**Your instructions**
The result should be an exact copy of the entries that follow, with no pictures included.

[Collected data]
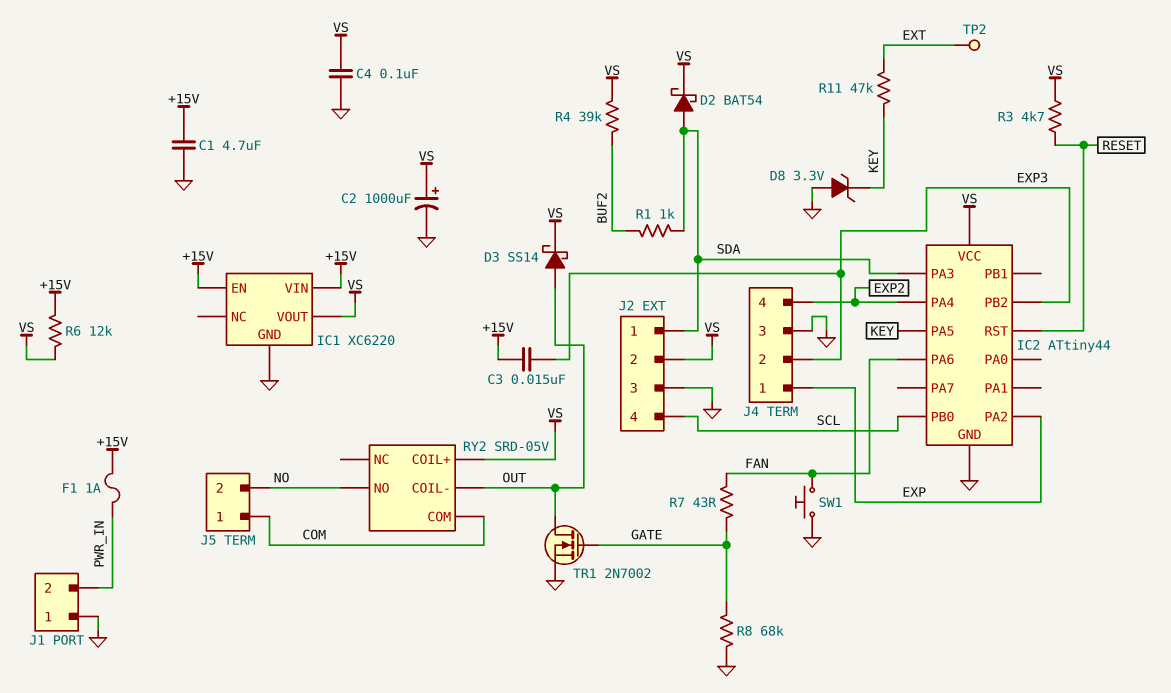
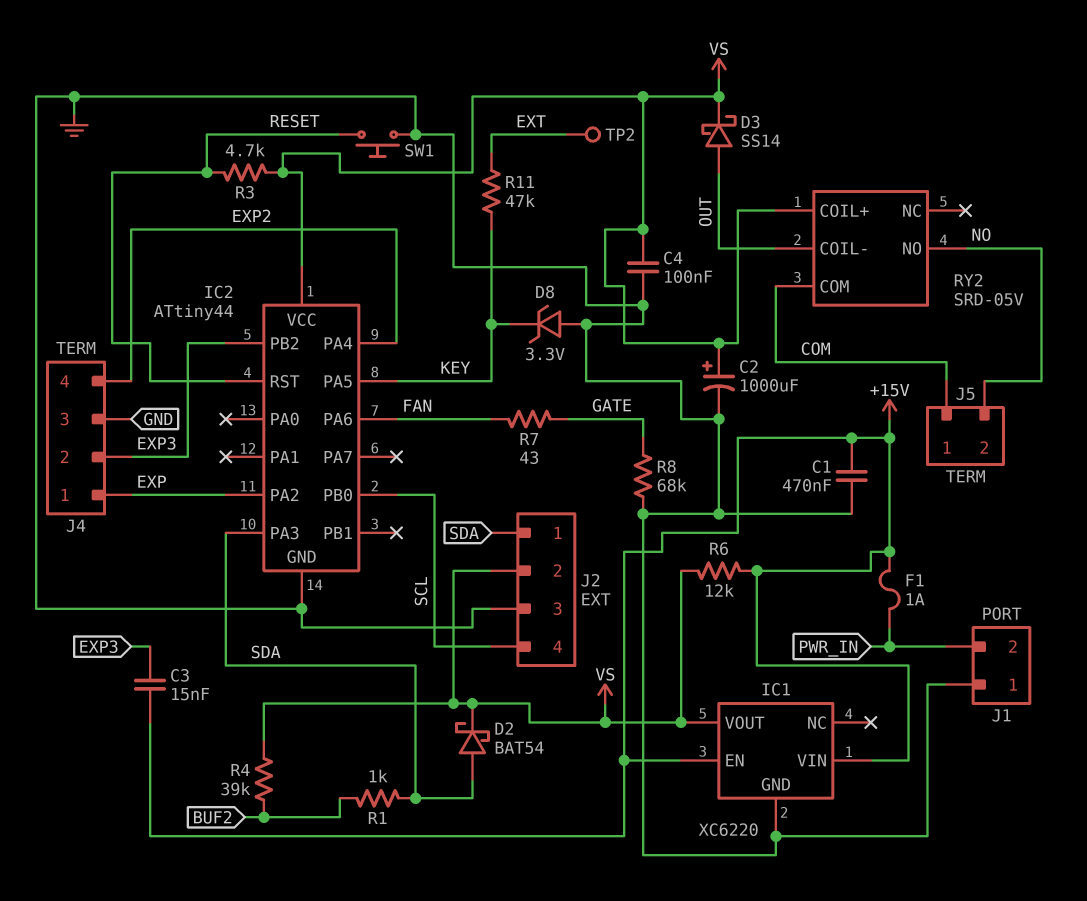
C1: 4.7uF (+15V, GND) -> 470nF (+15V, GND)
SW1: button (FAN, GND) -> button (GND, RESET)
TR1: NMOS 2N7002 (G GATE, D OUT, S GND) -> none

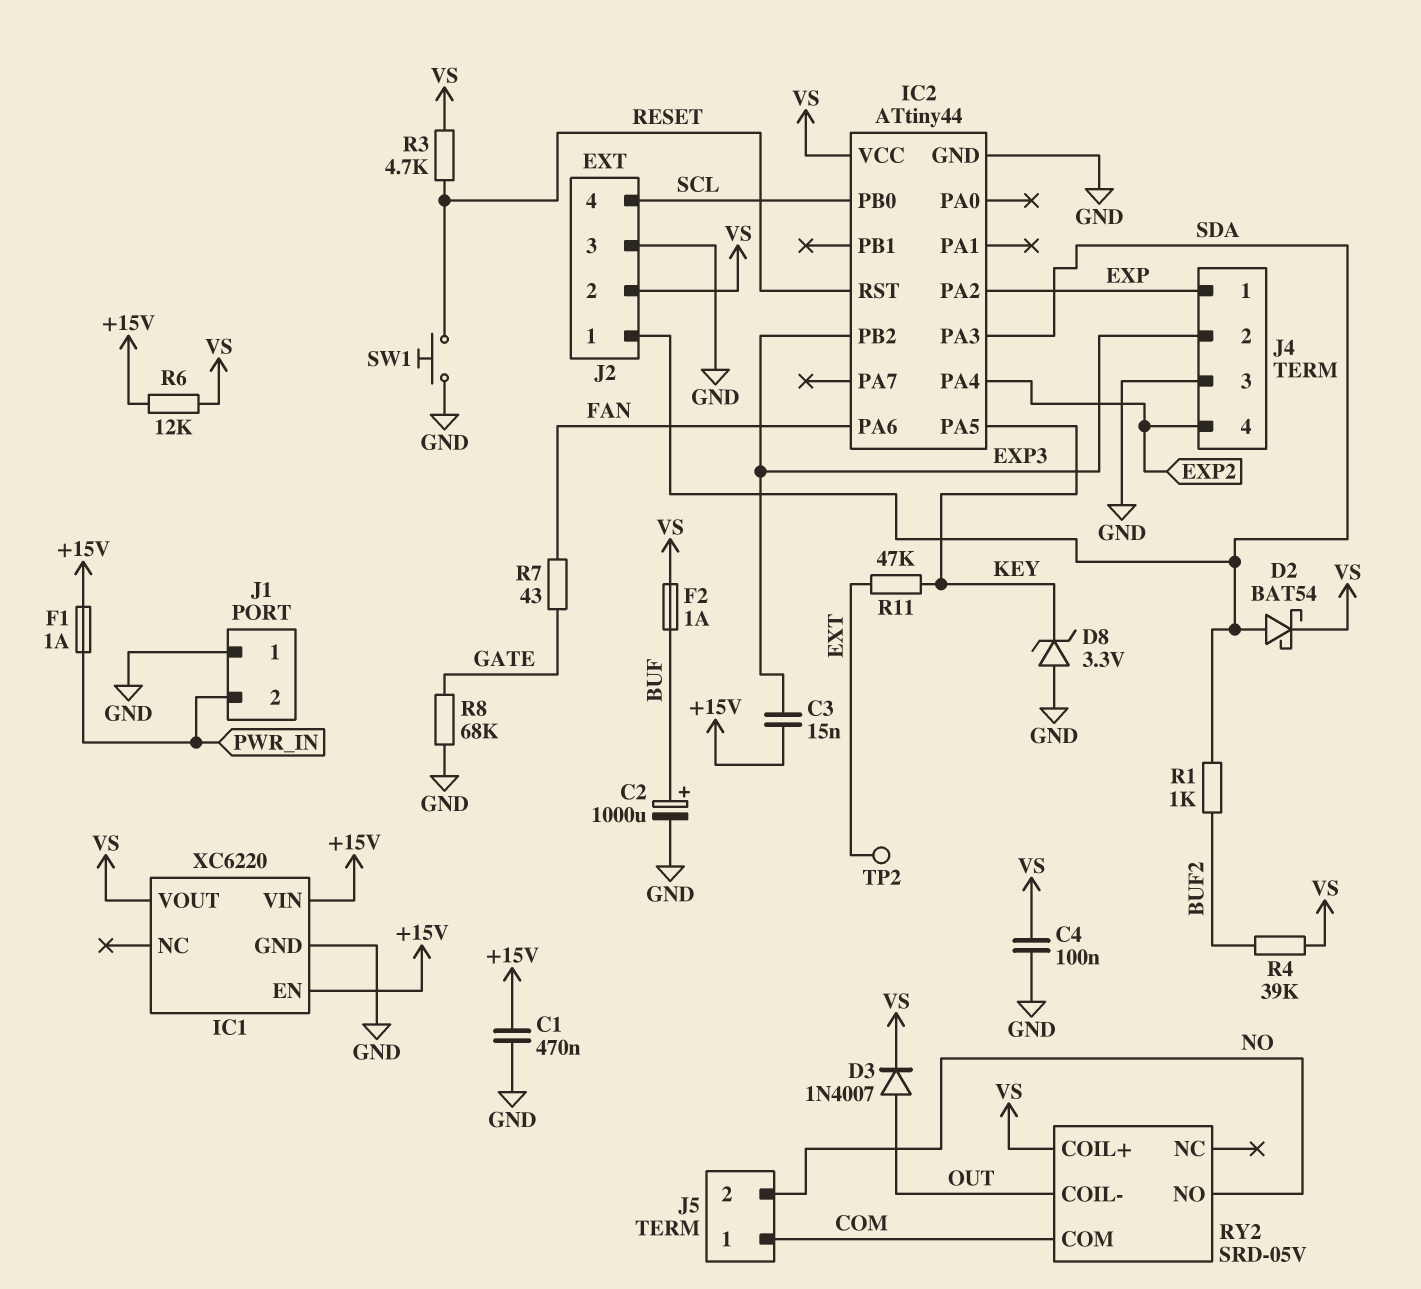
C2: 1000uF (plus VS, minus GND) -> 1000uF (plus BUF, minus GND)
D3: schottky SS14 (A OUT, K VS) -> diode 1N4007 (A OUT, K VS)
F2: none -> 1A (BUF, VS)

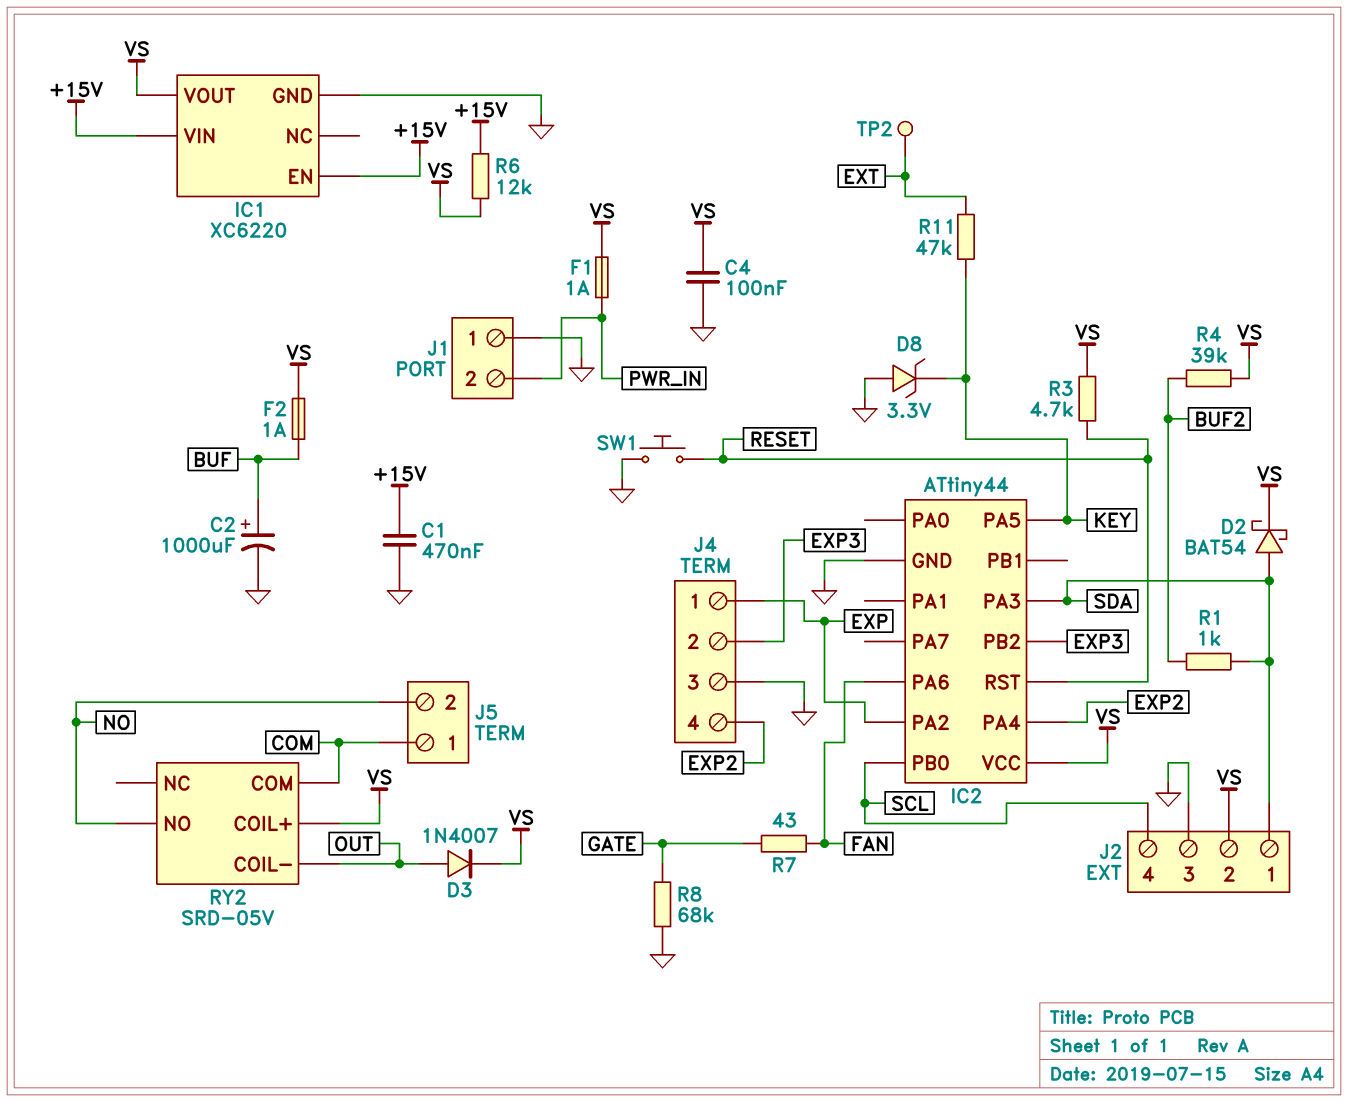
C3: 15nF (+15V, EXP3) -> none
F1: 1A (+15V, PWR_IN) -> 1A (PWR_IN, VS)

**Task response**
C1: 4.7uF (+15V, GND) -> 470nF (+15V, GND)
SW1: button (FAN, GND) -> button (GND, RESET)
TR1: NMOS 2N7002 (G GATE, D OUT, S GND) -> none

C2: 1000uF (plus VS, minus GND) -> 1000uF (plus BUF, minus GND)
D3: schottky SS14 (A OUT, K VS) -> diode 1N4007 (A OUT, K VS)
F2: none -> 1A (BUF, VS)

C3: 15nF (+15V, EXP3) -> none
F1: 1A (+15V, PWR_IN) -> 1A (PWR_IN, VS)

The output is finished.